Directions: Look through the records that follow. Copy every line containing the word "brown".

▼

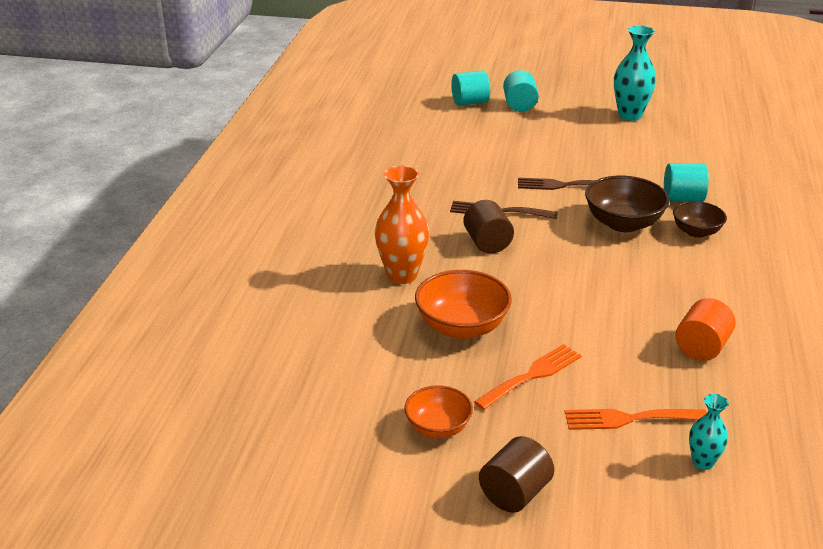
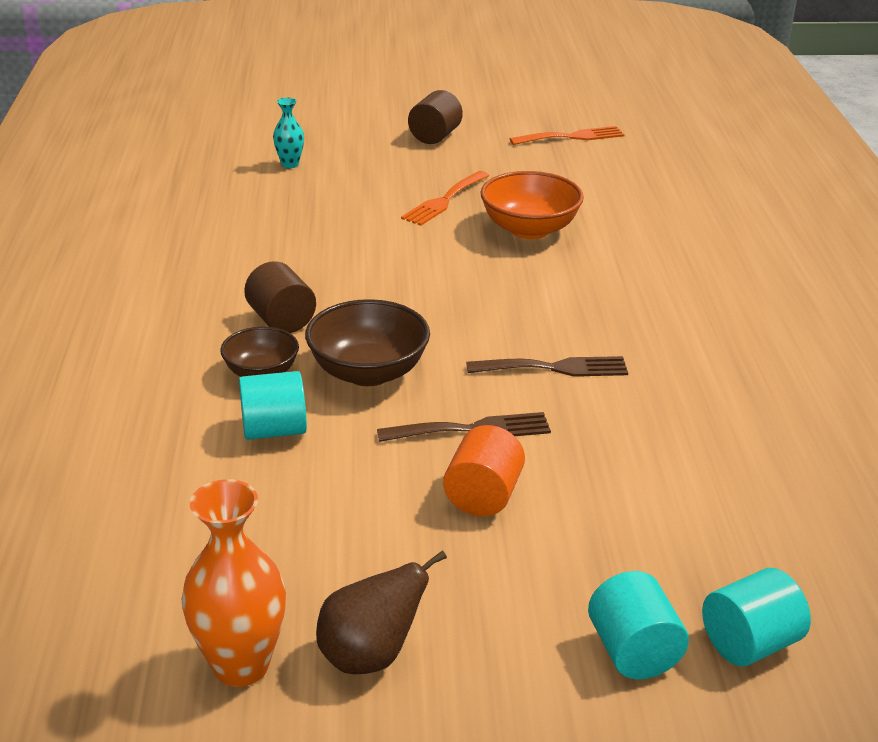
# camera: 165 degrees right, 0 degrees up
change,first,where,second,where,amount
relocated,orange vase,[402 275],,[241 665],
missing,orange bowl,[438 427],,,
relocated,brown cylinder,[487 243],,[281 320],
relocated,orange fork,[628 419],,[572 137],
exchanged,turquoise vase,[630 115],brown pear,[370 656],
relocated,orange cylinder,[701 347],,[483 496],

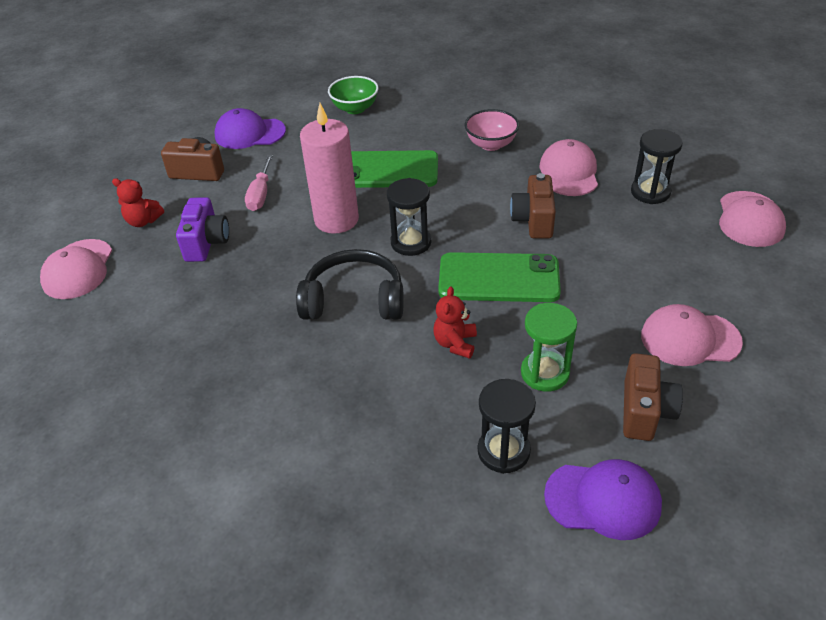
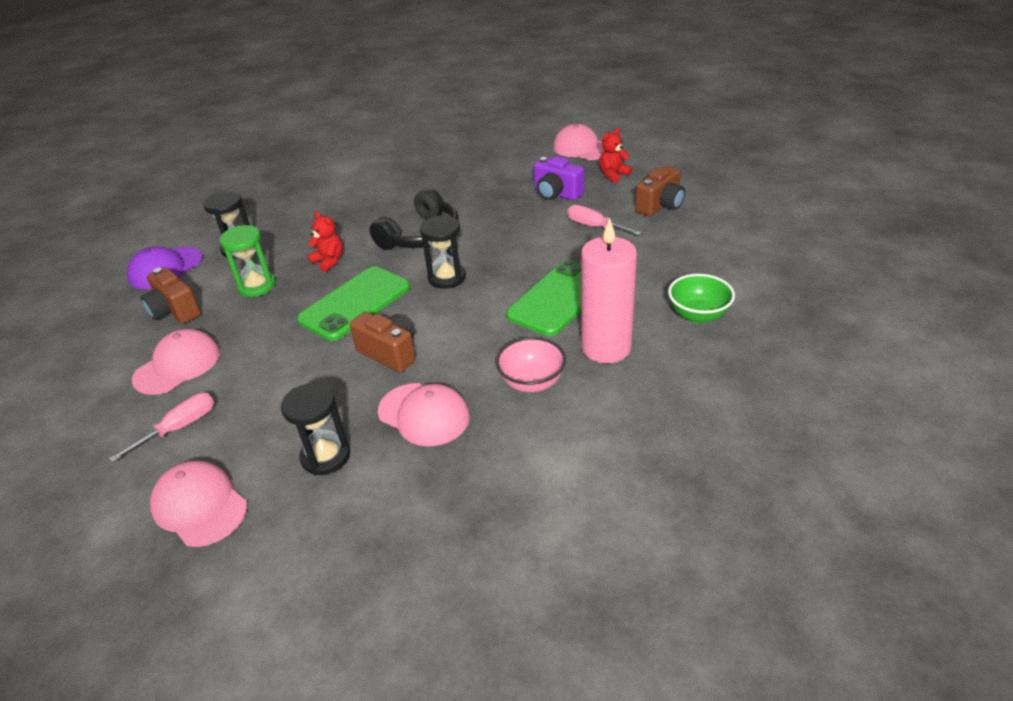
# camera: 125 degrees right, 5 degrees down
change,first,where,second,where,amount
missing,purple cap,[249 133],,,
relocated,pink candle,[336 220],,[606 347],
appeared,,,pink screwdriver,[179 428],

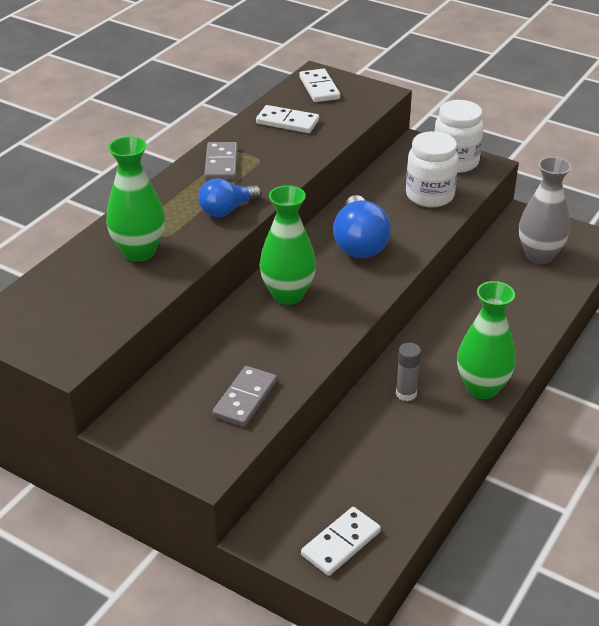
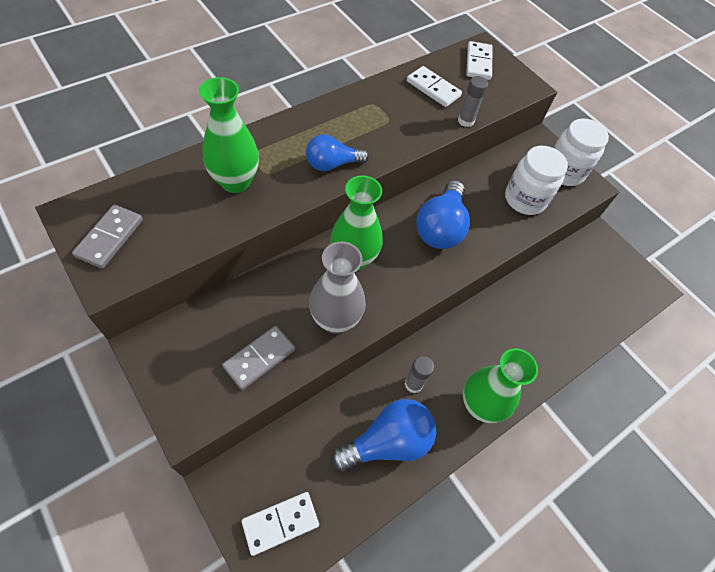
# camera: 15 degrees right, 20 degrees up
change,first,where,second,where,amount
relocated,grey domino,[221 164],,[110 238],
relocated,grey vase,[539 255],,[335 320],
appeared,,,blue light bulb,[387 442],
appeared,,,grey glue stick,[465 121],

▲

Answer:
relocated,brown cylinder,[487 243],,[281 320],
exchanged,turquoise vase,[630 115],brown pear,[370 656],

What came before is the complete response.